_YOUR GOAL:_
Gather all lines from the material that contain "toothbrush".

_SOURCE MATERIAL:_
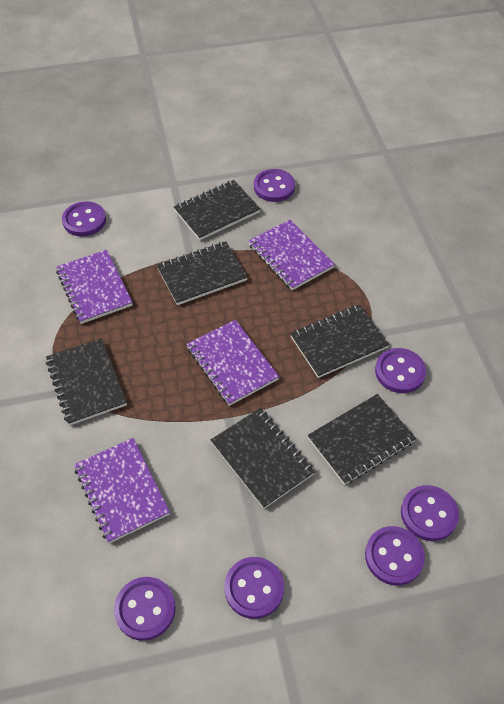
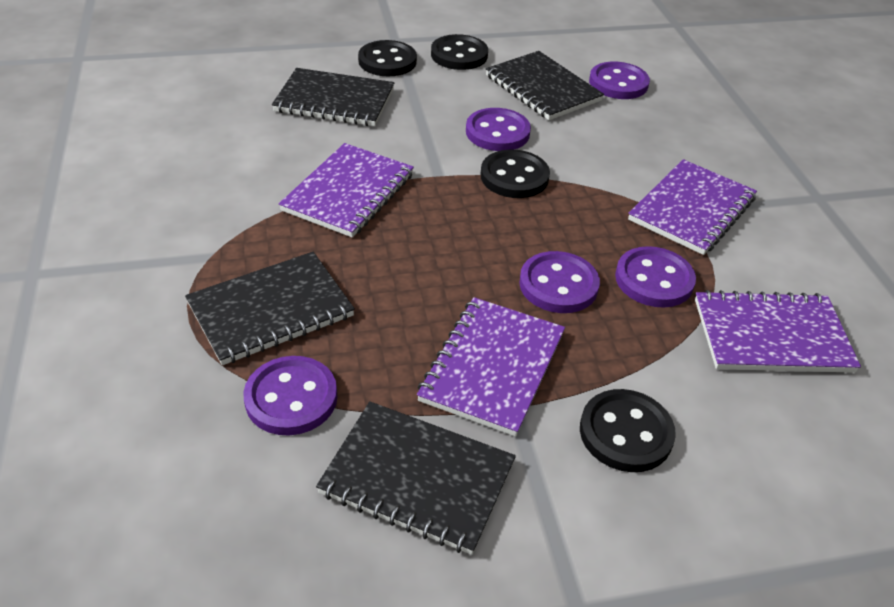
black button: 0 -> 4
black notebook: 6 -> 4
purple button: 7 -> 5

--

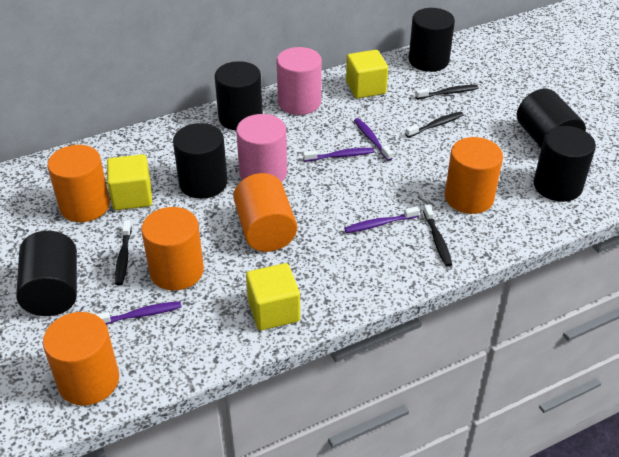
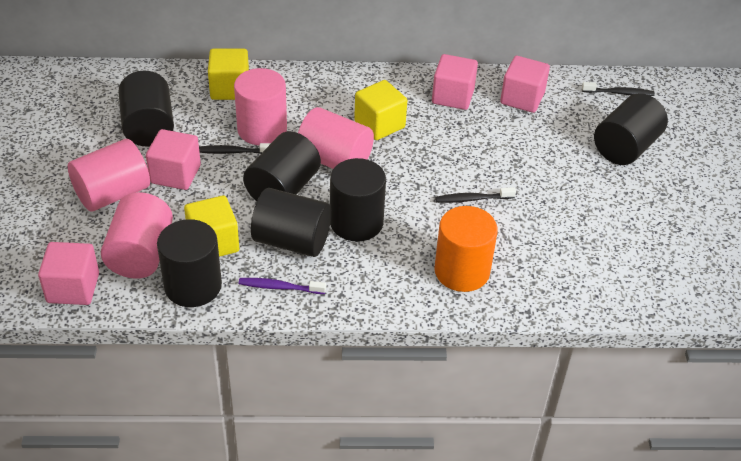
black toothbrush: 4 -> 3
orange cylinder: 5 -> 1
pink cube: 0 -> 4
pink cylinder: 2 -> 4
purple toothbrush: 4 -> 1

_EXERCISE RESULT:_
black toothbrush: 4 -> 3
purple toothbrush: 4 -> 1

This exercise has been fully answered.